Extracted entries =

##########

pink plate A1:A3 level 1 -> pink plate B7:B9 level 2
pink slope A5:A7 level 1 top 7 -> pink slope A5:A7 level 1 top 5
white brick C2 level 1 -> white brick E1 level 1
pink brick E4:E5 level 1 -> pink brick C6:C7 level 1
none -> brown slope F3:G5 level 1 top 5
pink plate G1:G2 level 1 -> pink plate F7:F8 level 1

##########

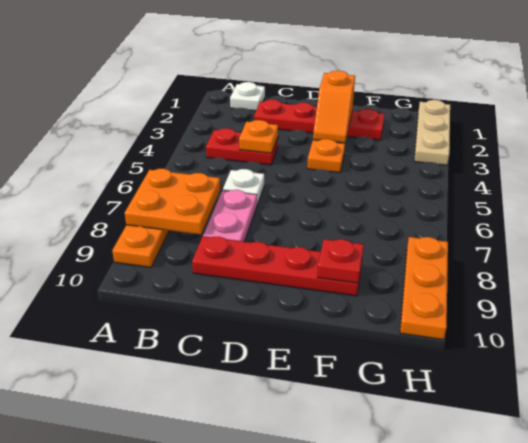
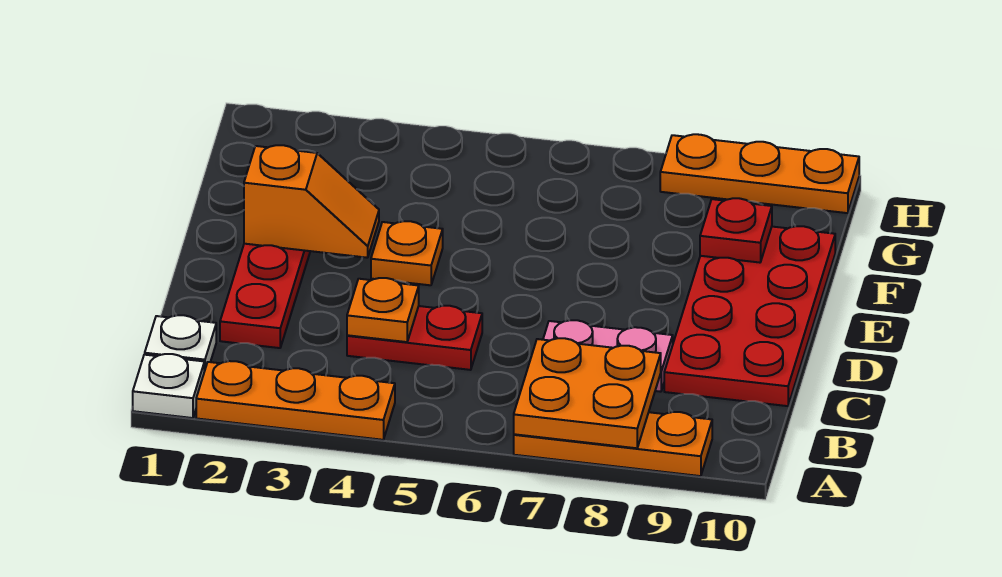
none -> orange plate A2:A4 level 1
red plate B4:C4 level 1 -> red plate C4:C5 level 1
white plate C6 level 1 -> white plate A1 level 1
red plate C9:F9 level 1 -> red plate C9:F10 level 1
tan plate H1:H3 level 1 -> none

##########

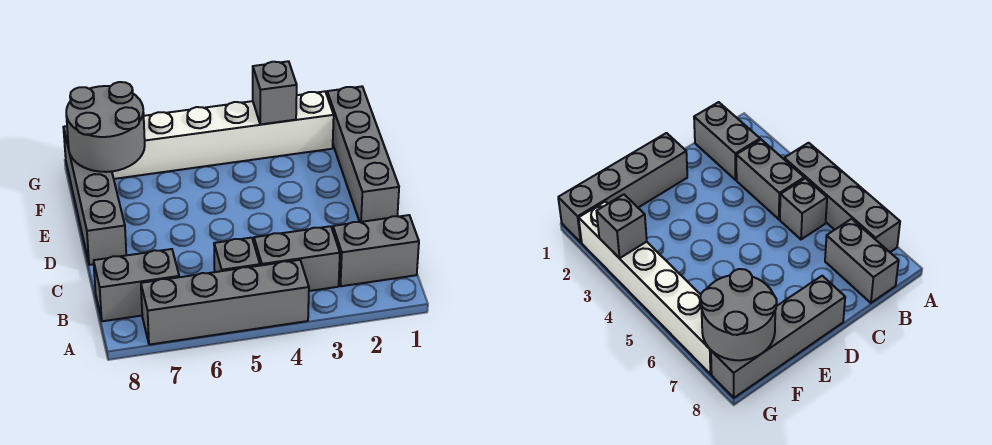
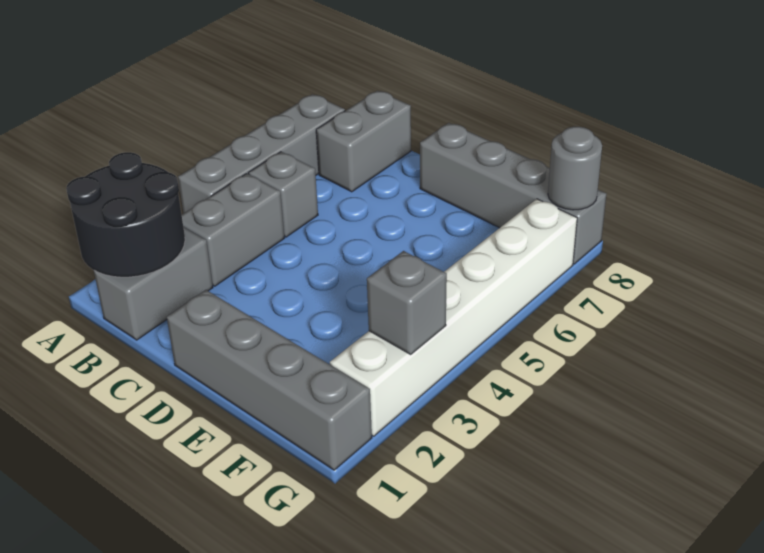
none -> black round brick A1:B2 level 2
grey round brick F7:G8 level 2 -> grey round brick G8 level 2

##########

Task prompt =
Report every line of the data in which "brick" appears.

Your response =
white brick C2 level 1 -> white brick E1 level 1
pink brick E4:E5 level 1 -> pink brick C6:C7 level 1
none -> black round brick A1:B2 level 2
grey round brick F7:G8 level 2 -> grey round brick G8 level 2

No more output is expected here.